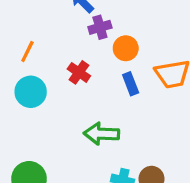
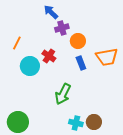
cyan circle: (31, 92) -> (30, 66), moved
green arrow: (102, 134) -> (63, 94), turned -65

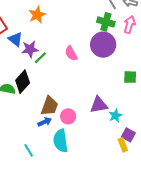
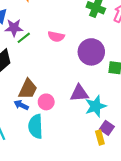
purple circle: (103, 45) -> (91, 52), moved
pink semicircle: (71, 53) -> (56, 37), turned -56
cyan star: (115, 116) -> (96, 106), size x1.5
blue arrow: (45, 122) -> (21, 105), turned -136

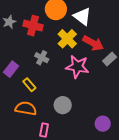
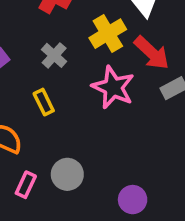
yellow rectangle: (29, 85) -> (44, 102), moved
gray circle: (63, 105) -> (67, 174), moved

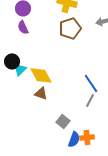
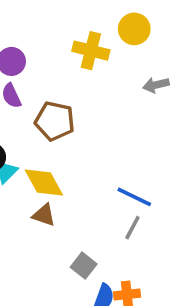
brown pentagon: (70, 28) -> (55, 121), moved, turned 30
blue line: (91, 83) -> (134, 197), turned -30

□ □ □ □ □

* **Task details**: No images belong in the copy. Transcribe every record exactly.

* **Output of the task**:
cyan circle: (31, 92) -> (30, 66), moved
green arrow: (102, 134) -> (63, 94), turned -65

purple circle: (103, 45) -> (91, 52), moved
pink semicircle: (71, 53) -> (56, 37), turned -56
cyan star: (115, 116) -> (96, 106), size x1.5
blue arrow: (45, 122) -> (21, 105), turned -136

yellow rectangle: (29, 85) -> (44, 102), moved
gray circle: (63, 105) -> (67, 174), moved

brown pentagon: (70, 28) -> (55, 121), moved, turned 30
blue line: (91, 83) -> (134, 197), turned -30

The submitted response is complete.